#### Try it:
Go over the entries and report the lines where the word "rocket" occurs.

#### Given data:
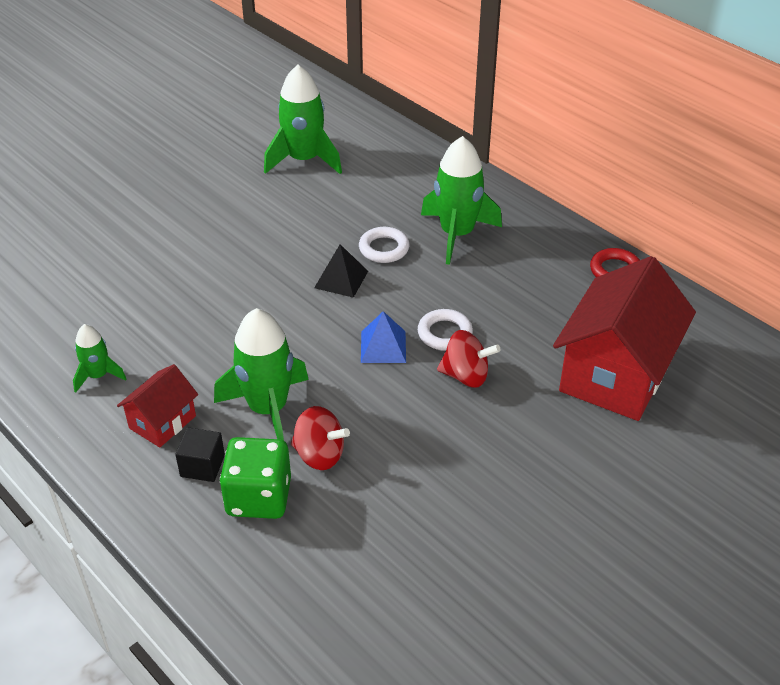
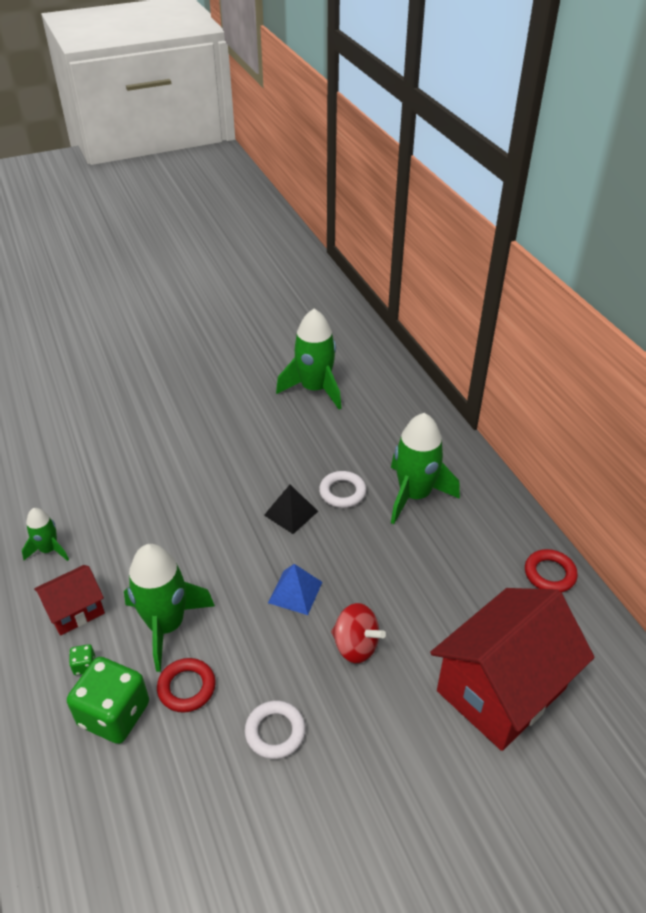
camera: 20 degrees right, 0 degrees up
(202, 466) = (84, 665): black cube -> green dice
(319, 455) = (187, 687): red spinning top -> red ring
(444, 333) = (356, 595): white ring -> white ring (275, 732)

---

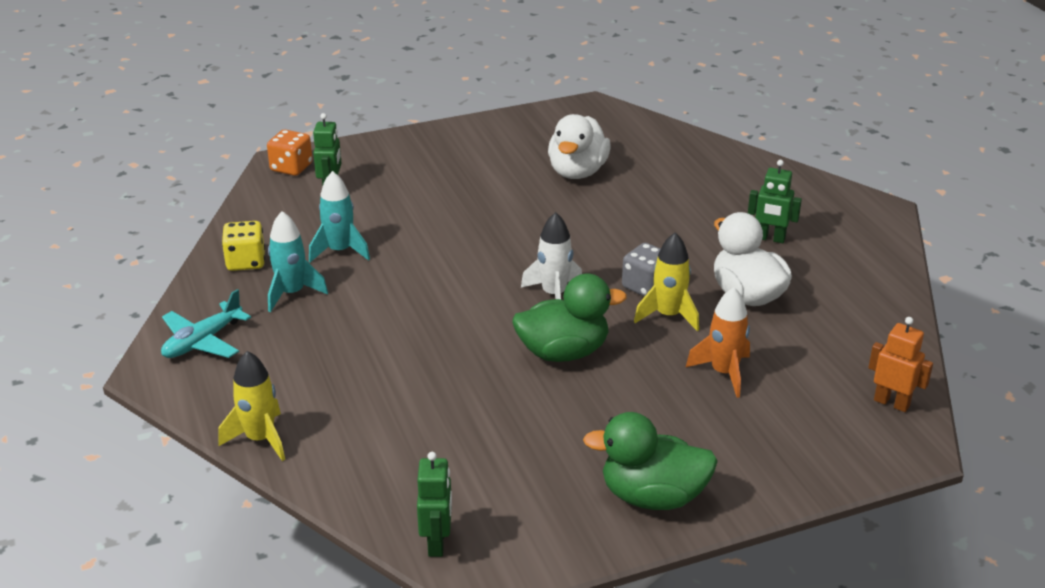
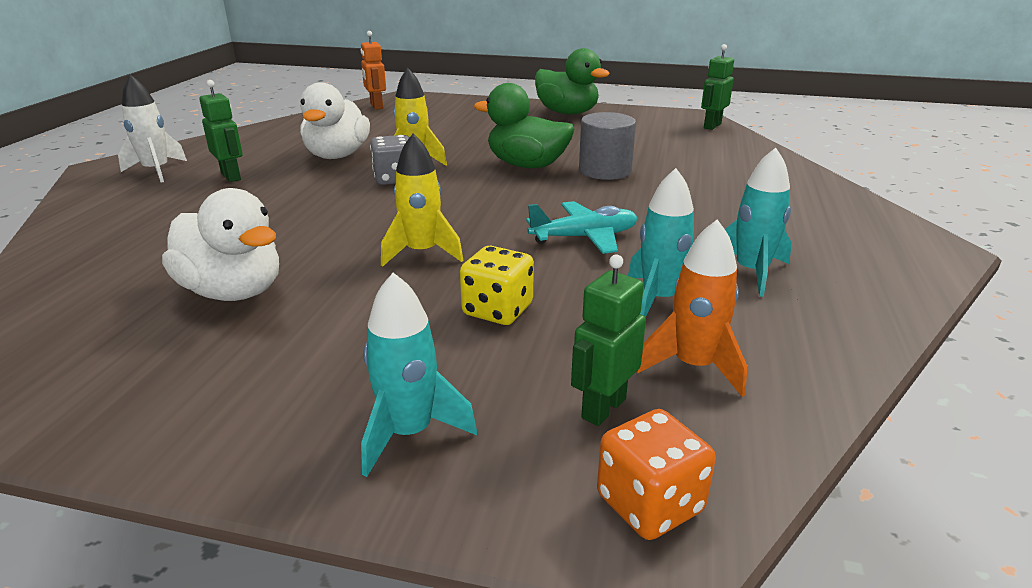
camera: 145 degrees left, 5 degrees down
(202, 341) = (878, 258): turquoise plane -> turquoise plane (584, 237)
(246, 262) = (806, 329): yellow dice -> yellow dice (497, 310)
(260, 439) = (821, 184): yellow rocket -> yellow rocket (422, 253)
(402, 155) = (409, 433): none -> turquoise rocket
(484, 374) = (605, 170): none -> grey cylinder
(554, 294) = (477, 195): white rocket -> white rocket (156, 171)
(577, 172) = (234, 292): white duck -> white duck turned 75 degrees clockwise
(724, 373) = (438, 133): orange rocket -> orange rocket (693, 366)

#### Solution to this problem:
(260, 439) = (821, 184): yellow rocket -> yellow rocket (422, 253)
(402, 155) = (409, 433): none -> turquoise rocket
(554, 294) = (477, 195): white rocket -> white rocket (156, 171)
(724, 373) = (438, 133): orange rocket -> orange rocket (693, 366)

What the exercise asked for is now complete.